- Work to be completed -
Could you change "orange" to "red" wherever it occurs in the entries below, keeping every other word as it is and omitting the picture lines?

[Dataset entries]
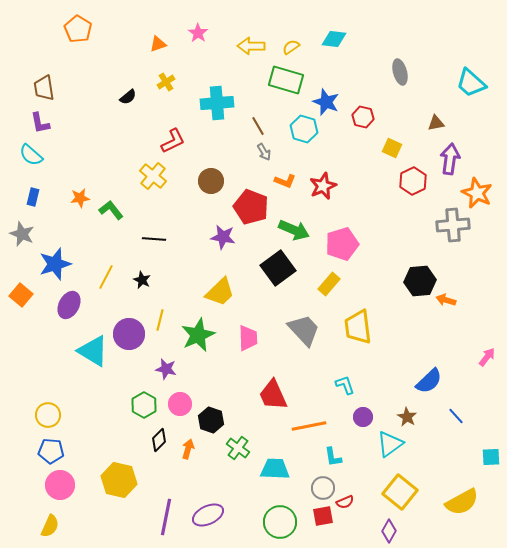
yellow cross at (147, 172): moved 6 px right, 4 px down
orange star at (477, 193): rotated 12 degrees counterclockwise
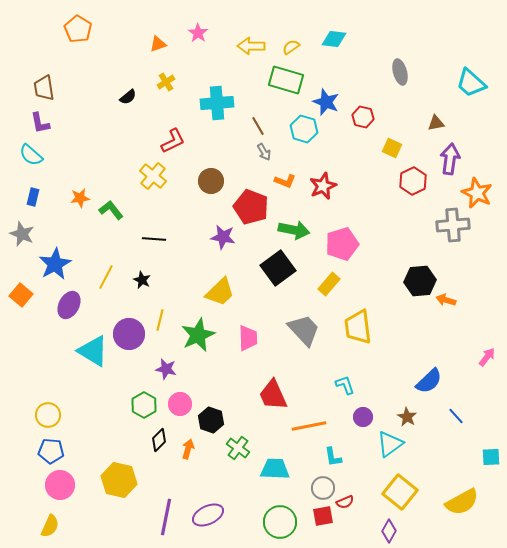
green arrow at (294, 230): rotated 12 degrees counterclockwise
blue star at (55, 264): rotated 12 degrees counterclockwise
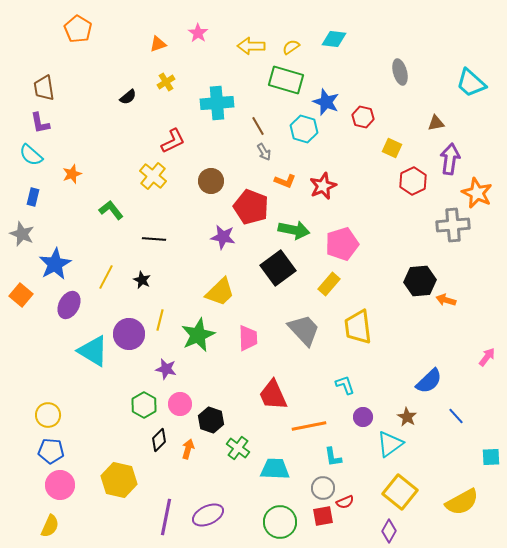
orange star at (80, 198): moved 8 px left, 24 px up; rotated 12 degrees counterclockwise
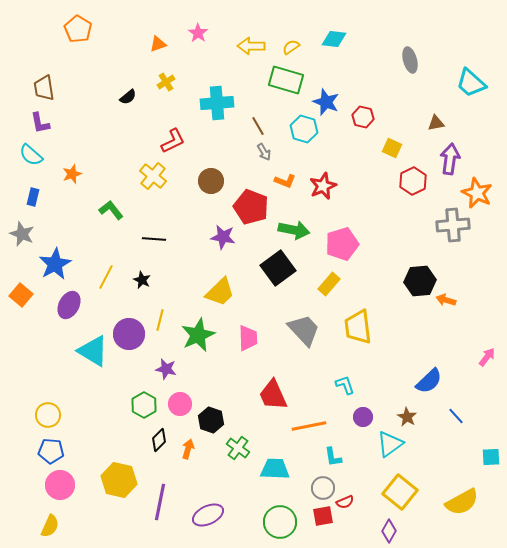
gray ellipse at (400, 72): moved 10 px right, 12 px up
purple line at (166, 517): moved 6 px left, 15 px up
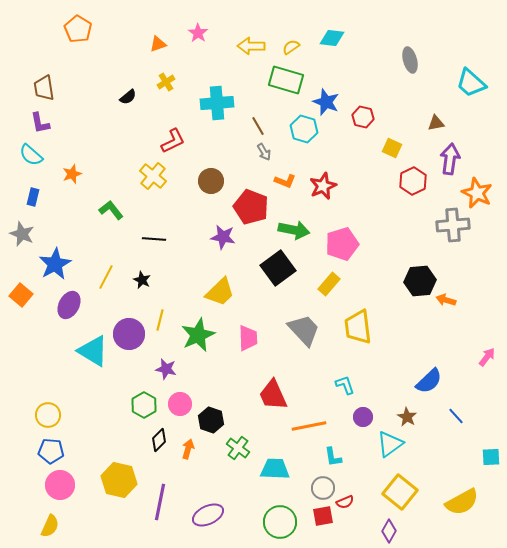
cyan diamond at (334, 39): moved 2 px left, 1 px up
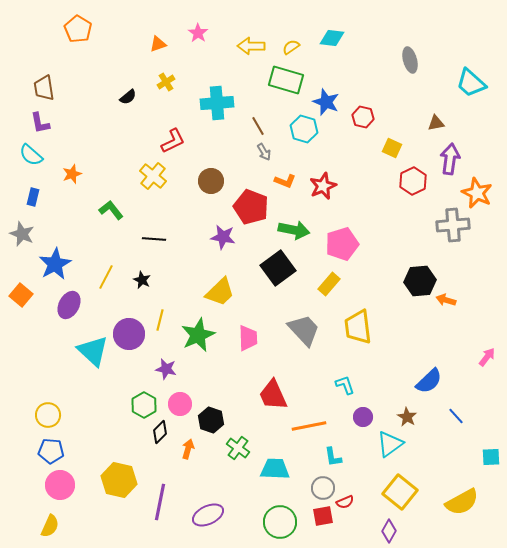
cyan triangle at (93, 351): rotated 12 degrees clockwise
black diamond at (159, 440): moved 1 px right, 8 px up
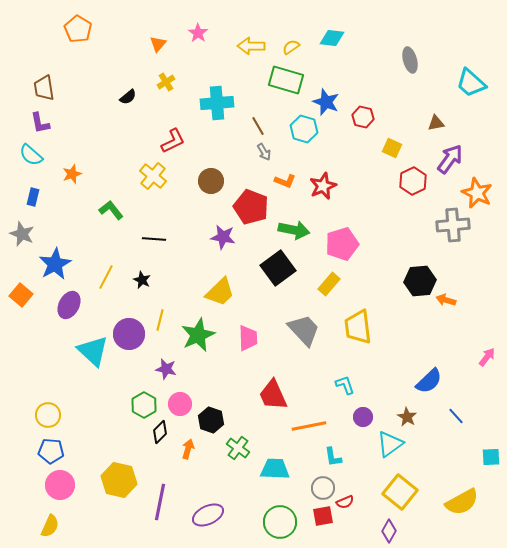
orange triangle at (158, 44): rotated 30 degrees counterclockwise
purple arrow at (450, 159): rotated 28 degrees clockwise
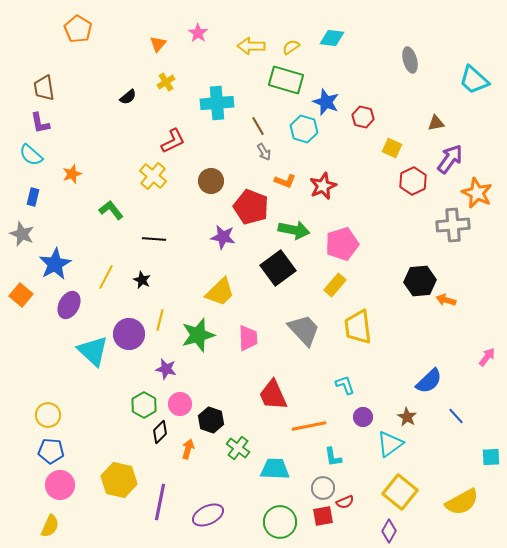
cyan trapezoid at (471, 83): moved 3 px right, 3 px up
yellow rectangle at (329, 284): moved 6 px right, 1 px down
green star at (198, 335): rotated 8 degrees clockwise
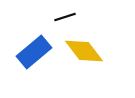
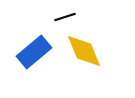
yellow diamond: rotated 15 degrees clockwise
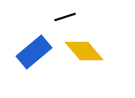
yellow diamond: rotated 18 degrees counterclockwise
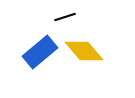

- Reply -
yellow cross at (147, 172): moved 6 px right, 4 px down
red star at (477, 193): rotated 12 degrees counterclockwise
green arrow at (294, 230): rotated 12 degrees counterclockwise
blue star at (55, 264): rotated 12 degrees counterclockwise
red star at (80, 198): moved 8 px left, 24 px up; rotated 12 degrees counterclockwise
gray ellipse at (400, 72): moved 10 px right, 12 px up
purple line at (166, 517): moved 6 px left, 15 px up
cyan diamond at (334, 39): moved 2 px left, 1 px up
cyan triangle at (93, 351): rotated 12 degrees clockwise
black diamond at (159, 440): moved 1 px right, 8 px up
red triangle at (158, 44): rotated 30 degrees counterclockwise
purple arrow at (450, 159): rotated 28 degrees clockwise
cyan trapezoid at (471, 83): moved 3 px right, 3 px up
yellow rectangle at (329, 284): moved 6 px right, 1 px down
green star at (198, 335): rotated 8 degrees clockwise
yellow diamond: rotated 15 degrees clockwise
yellow diamond: rotated 18 degrees counterclockwise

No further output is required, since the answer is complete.